**EXERCISE BRIEF:** Find the line with "red circle: (53, 36) -> (45, 22), moved" in the records below. Copy it and every line after it, up to and including the line with "black cross: (79, 231)".
*** Block opens ***
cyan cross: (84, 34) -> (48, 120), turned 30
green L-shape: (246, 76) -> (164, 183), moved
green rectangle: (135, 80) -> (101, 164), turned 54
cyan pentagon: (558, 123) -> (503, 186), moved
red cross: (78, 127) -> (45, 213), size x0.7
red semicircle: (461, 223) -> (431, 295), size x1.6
*** Block closes ***
*** Block opens ***
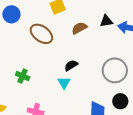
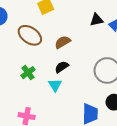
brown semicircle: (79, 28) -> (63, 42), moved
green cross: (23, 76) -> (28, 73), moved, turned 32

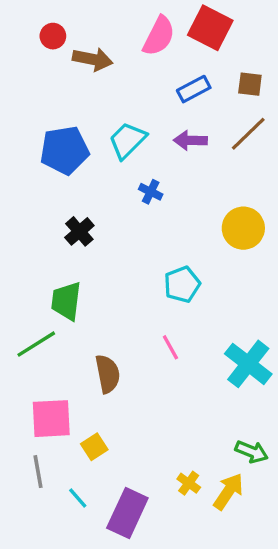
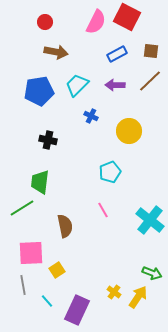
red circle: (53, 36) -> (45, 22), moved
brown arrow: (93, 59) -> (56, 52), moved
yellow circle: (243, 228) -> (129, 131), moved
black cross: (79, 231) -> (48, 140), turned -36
*** Block closes ***
**SOLUTION:**
red circle: (53, 36) -> (45, 22), moved
brown arrow: (93, 59) -> (56, 52), moved
yellow circle: (243, 228) -> (129, 131), moved
black cross: (79, 231) -> (48, 140), turned -36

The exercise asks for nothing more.